[Records from a collection]
-----

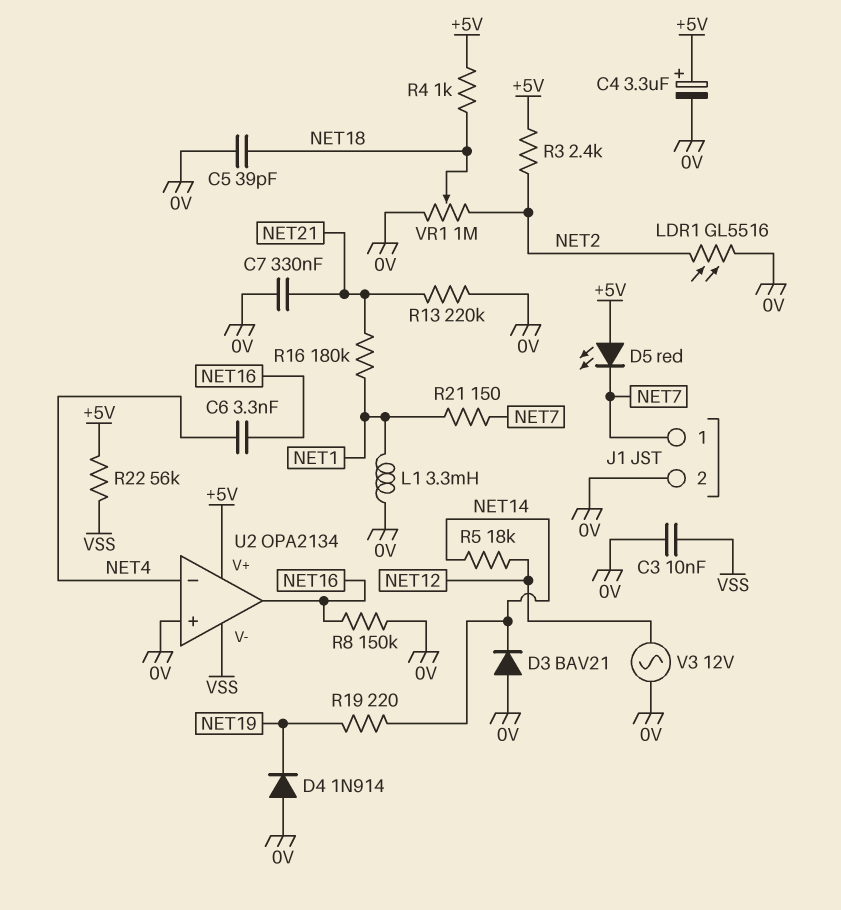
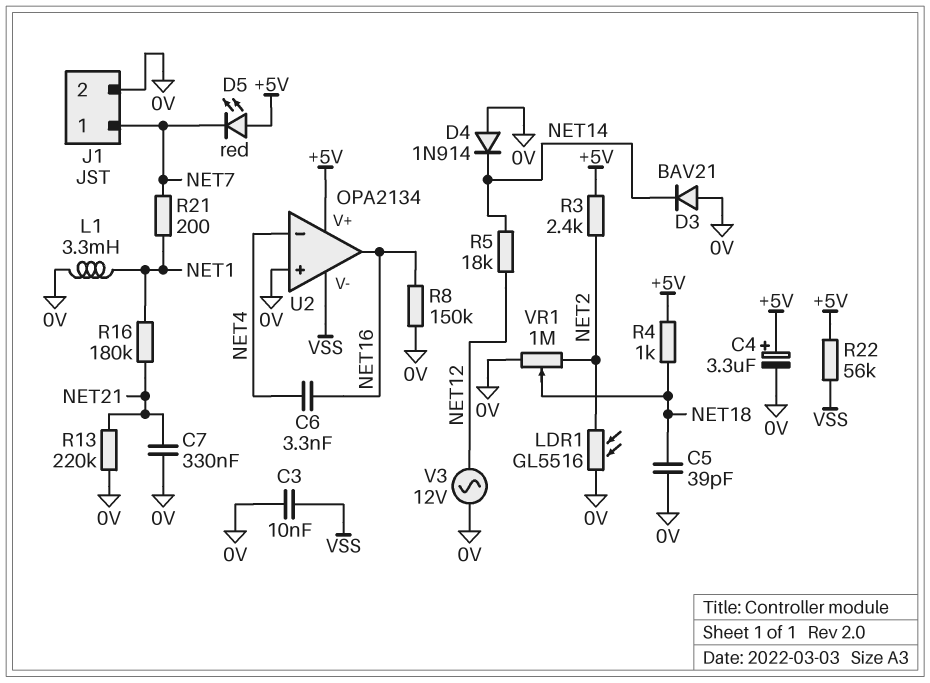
D4: diode 1N914 (A 0V, K NET19) -> diode 1N914 (A 0V, K NET14)
R19: 220 (NET14, NET19) -> none
R21: 150 (NET1, NET7) -> 200 (NET1, NET7)

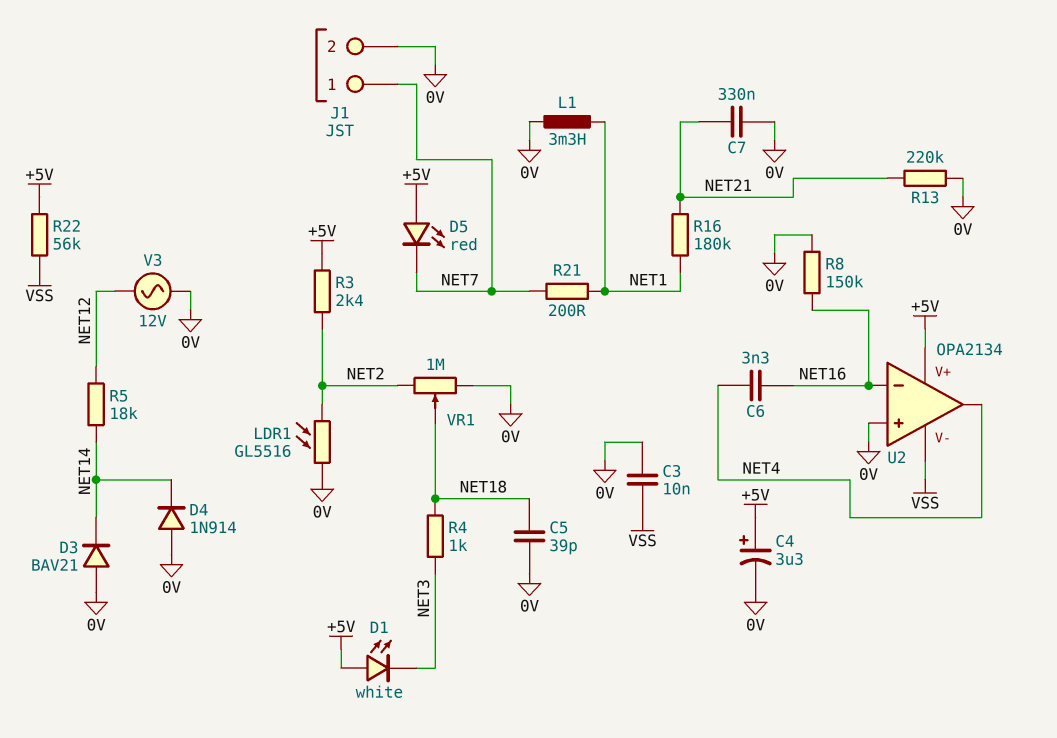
D1: none -> LED white (A +5V, K NET3)
R4: 1k (+5V, NET18) -> 1k (NET3, NET18)
U2 pin in-: NET4 -> NET16
U2 pin out: NET16 -> NET4

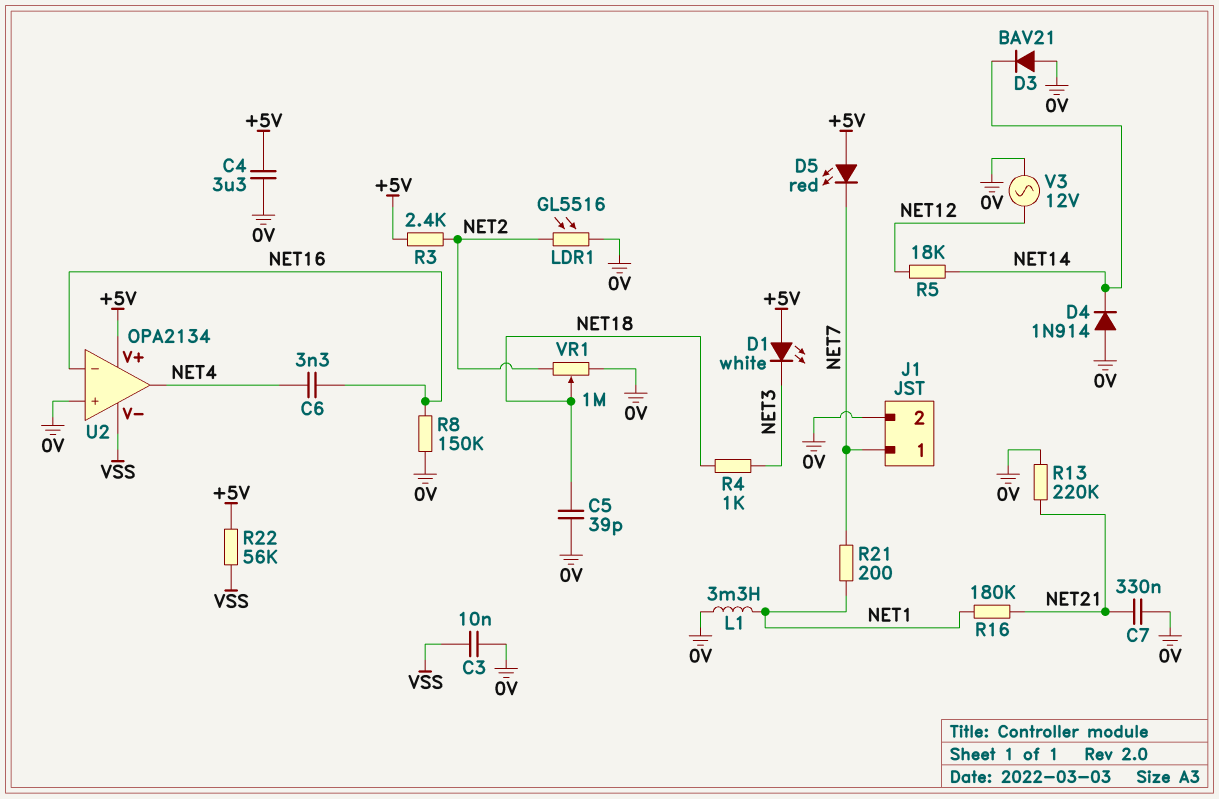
C4: 3.3uF (plus +5V, minus 0V) -> 3.3uF (+5V, 0V)

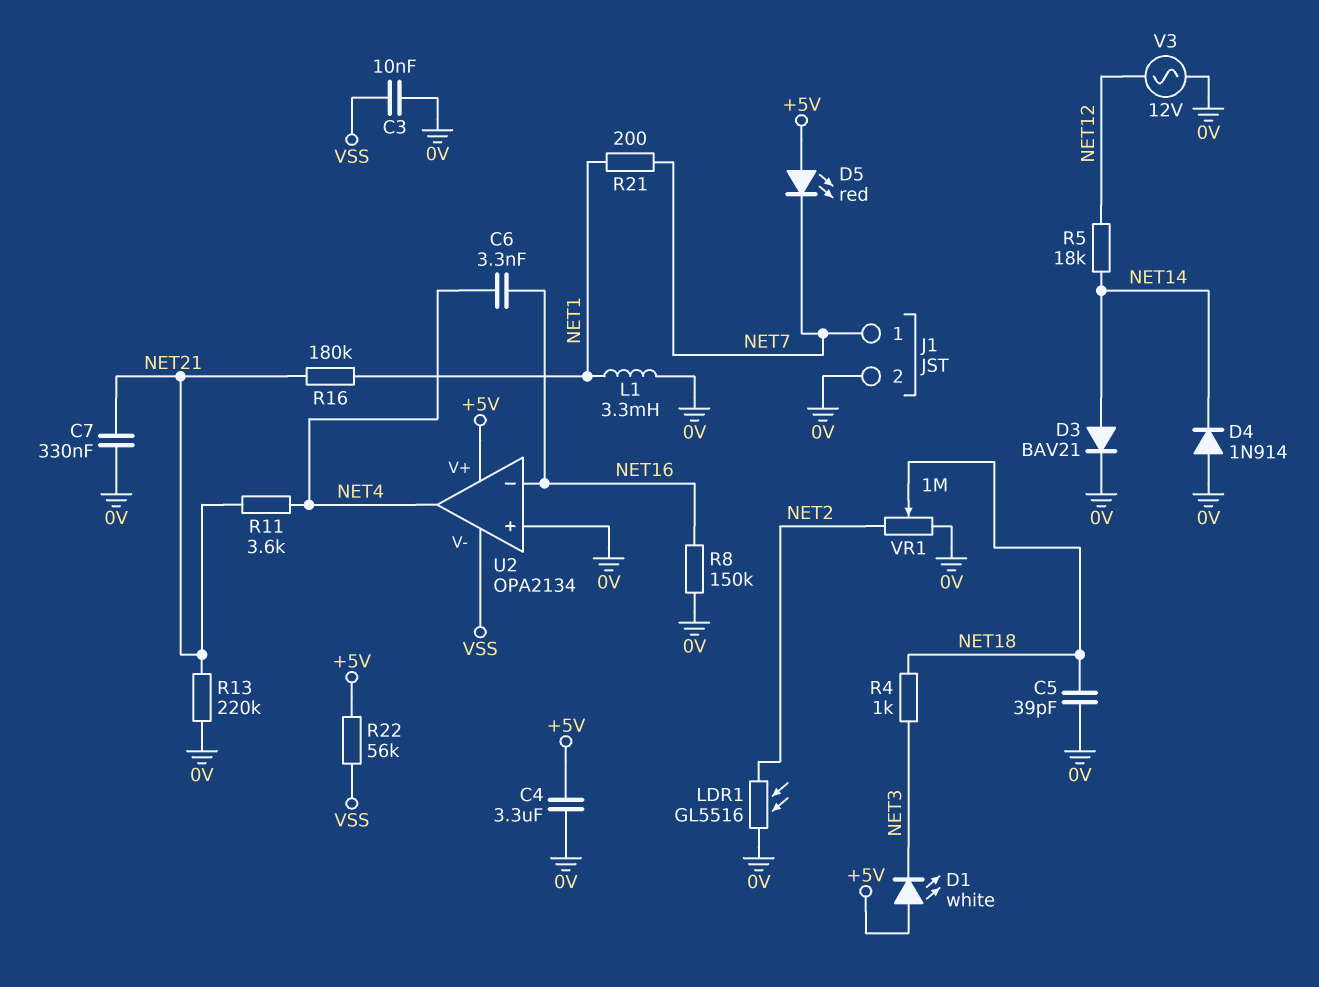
D3: diode BAV21 (A 0V, K NET14) -> diode BAV21 (A NET14, K 0V)
R3: 2.4k (+5V, NET2) -> none
R11: none -> 3.6k (NET4, NET21)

-----

Exactly the lines from the one with "U2 pin in-: NET4 -> NET16" through the end of the records are to be repeated, both ends included, and pictures are to be omitted.

U2 pin in-: NET4 -> NET16
U2 pin out: NET16 -> NET4

C4: 3.3uF (plus +5V, minus 0V) -> 3.3uF (+5V, 0V)

D3: diode BAV21 (A 0V, K NET14) -> diode BAV21 (A NET14, K 0V)
R3: 2.4k (+5V, NET2) -> none
R11: none -> 3.6k (NET4, NET21)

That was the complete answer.